▶ Activity
Reproduce the material that follows, please, but only from its first line to the line containing "(437, 227) = (380, 208): green", inclusive.

▶ Available data
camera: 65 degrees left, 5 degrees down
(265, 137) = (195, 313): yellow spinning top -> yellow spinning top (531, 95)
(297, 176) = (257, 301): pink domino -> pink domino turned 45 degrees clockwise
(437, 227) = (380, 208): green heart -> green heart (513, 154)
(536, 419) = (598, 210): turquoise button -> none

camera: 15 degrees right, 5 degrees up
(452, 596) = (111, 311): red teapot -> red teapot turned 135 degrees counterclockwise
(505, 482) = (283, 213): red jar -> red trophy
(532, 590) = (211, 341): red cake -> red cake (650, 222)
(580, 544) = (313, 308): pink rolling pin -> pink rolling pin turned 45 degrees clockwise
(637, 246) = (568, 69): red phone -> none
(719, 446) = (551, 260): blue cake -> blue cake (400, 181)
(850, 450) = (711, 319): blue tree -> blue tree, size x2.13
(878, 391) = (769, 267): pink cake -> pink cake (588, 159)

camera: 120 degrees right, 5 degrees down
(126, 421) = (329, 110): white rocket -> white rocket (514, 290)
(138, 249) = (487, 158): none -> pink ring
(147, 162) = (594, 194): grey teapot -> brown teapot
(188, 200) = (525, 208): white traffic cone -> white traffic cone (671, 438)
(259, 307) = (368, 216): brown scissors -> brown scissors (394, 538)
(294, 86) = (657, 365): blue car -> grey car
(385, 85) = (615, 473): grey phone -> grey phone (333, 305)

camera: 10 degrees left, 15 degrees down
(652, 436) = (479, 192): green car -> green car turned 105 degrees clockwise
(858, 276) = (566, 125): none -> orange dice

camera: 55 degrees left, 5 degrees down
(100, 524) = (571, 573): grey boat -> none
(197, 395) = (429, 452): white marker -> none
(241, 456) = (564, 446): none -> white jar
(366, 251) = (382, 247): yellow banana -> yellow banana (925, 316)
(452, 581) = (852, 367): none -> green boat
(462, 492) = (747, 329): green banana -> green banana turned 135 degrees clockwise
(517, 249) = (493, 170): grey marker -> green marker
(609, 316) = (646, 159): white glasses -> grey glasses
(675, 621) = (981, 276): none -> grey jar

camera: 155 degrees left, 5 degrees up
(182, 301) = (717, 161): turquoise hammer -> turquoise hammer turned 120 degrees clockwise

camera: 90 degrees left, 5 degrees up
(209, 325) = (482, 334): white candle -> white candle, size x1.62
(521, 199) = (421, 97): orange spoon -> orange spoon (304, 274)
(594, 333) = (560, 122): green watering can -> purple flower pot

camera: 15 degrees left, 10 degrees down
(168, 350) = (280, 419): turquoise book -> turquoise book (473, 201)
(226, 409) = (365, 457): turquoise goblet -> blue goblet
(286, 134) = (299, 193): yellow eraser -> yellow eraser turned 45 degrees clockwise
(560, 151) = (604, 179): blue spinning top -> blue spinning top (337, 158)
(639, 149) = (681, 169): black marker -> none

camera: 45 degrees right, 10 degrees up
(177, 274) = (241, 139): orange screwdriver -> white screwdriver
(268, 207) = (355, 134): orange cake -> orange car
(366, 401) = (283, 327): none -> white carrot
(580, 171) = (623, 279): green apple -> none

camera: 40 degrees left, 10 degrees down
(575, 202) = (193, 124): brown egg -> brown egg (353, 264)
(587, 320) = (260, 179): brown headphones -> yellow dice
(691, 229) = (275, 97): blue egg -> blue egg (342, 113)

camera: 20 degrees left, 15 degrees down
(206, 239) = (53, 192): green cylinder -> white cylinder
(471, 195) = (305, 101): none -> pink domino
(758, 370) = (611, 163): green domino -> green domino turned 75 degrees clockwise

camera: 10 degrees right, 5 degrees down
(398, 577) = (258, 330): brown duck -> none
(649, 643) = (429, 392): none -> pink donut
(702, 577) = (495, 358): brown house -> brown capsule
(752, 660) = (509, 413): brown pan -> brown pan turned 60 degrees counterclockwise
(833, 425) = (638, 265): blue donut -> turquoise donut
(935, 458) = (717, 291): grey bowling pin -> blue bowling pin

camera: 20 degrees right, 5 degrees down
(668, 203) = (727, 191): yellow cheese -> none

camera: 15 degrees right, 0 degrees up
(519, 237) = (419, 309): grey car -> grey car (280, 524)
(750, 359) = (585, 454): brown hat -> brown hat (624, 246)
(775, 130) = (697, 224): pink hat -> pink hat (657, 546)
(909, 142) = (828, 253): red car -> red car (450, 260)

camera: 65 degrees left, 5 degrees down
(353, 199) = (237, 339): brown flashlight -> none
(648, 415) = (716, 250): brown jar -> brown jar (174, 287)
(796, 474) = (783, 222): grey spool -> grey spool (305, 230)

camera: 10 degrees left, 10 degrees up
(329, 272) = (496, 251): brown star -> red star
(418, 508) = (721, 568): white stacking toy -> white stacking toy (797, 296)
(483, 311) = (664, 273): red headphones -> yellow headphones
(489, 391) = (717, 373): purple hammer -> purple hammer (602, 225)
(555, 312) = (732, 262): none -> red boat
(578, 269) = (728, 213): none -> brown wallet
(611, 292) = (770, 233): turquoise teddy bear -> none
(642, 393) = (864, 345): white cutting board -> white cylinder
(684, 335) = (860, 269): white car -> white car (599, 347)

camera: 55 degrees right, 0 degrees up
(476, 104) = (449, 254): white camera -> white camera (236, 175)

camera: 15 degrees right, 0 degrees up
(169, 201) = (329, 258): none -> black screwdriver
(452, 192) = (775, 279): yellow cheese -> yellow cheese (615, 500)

▶ Answer area
camera: 65 degrees left, 5 degrees down
(265, 137) = (195, 313): yellow spinning top -> yellow spinning top (531, 95)
(297, 176) = (257, 301): pink domino -> pink domino turned 45 degrees clockwise
(437, 227) = (380, 208): green heart -> green heart (513, 154)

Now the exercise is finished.